*** Records for the exercise Section Begins ***
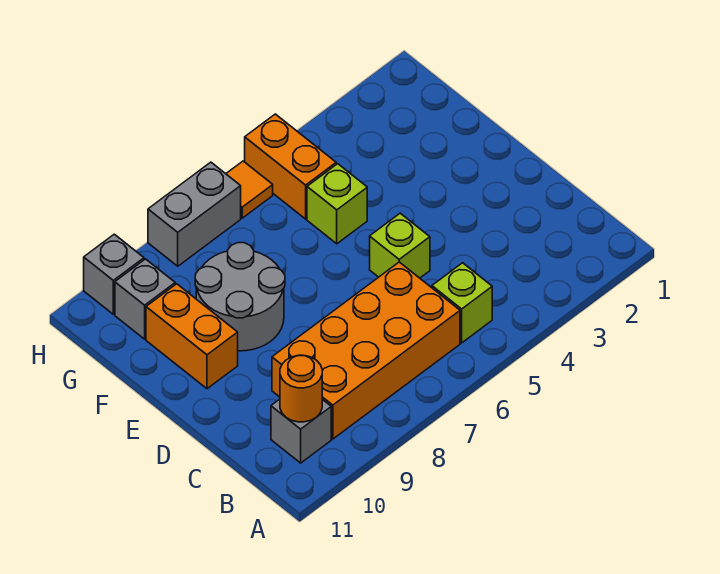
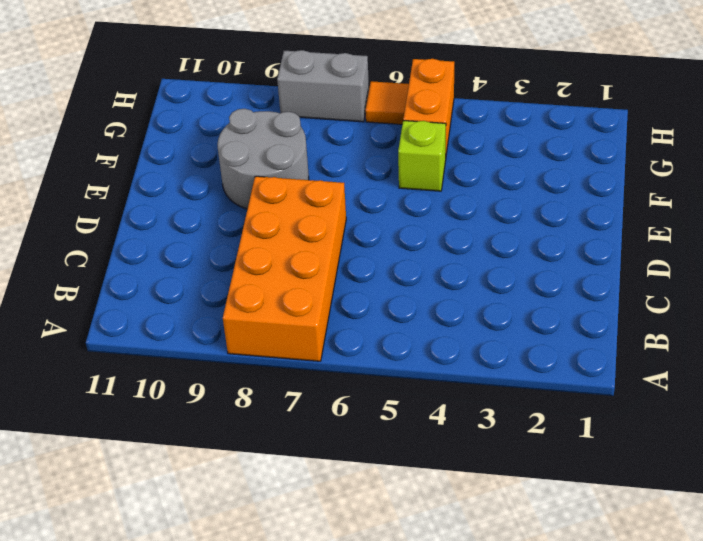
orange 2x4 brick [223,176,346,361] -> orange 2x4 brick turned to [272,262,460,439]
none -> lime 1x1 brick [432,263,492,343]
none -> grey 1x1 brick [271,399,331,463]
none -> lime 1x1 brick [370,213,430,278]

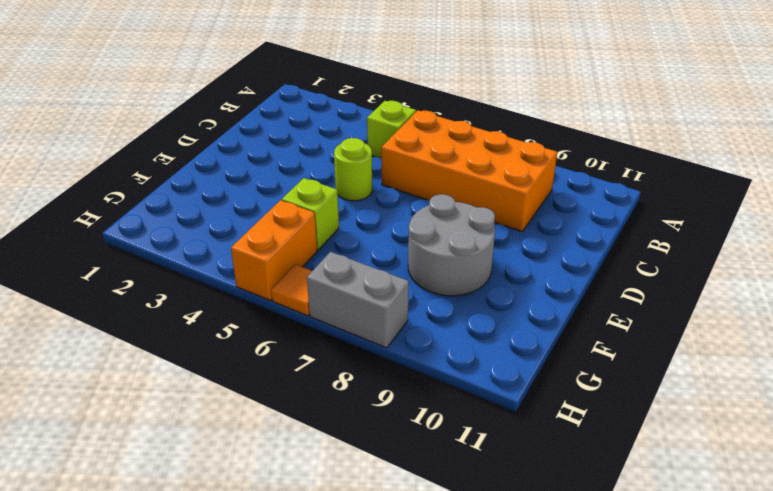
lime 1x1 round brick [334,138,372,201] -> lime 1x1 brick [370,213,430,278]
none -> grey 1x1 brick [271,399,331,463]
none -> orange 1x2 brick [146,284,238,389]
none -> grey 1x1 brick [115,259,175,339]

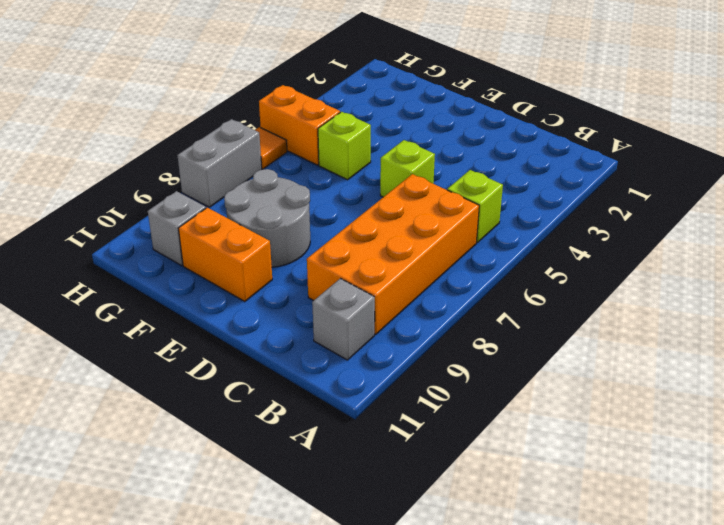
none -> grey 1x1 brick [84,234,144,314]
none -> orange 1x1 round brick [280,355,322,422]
*** Records for the exercise Section Ends ***
*** Records for the exercise Section Begins ***
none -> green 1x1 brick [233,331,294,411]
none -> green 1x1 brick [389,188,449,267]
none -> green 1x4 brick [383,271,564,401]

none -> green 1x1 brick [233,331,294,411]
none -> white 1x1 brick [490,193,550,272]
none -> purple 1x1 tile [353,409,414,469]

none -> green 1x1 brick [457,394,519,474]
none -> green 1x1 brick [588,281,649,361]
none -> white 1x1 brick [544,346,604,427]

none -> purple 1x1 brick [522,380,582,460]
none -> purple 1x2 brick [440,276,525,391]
*** Records for the exercise Section Ends ***
→ **What is required**
Every line above from the line with "none -> green 1x1 brick [457,394,519,474]" to the line with "none -> purple 1x2 brick [440,276,525,391]", both included, must be reproduced exactly, and no other line may appear.

→ **Written answer**
none -> green 1x1 brick [457,394,519,474]
none -> green 1x1 brick [588,281,649,361]
none -> white 1x1 brick [544,346,604,427]

none -> purple 1x1 brick [522,380,582,460]
none -> purple 1x2 brick [440,276,525,391]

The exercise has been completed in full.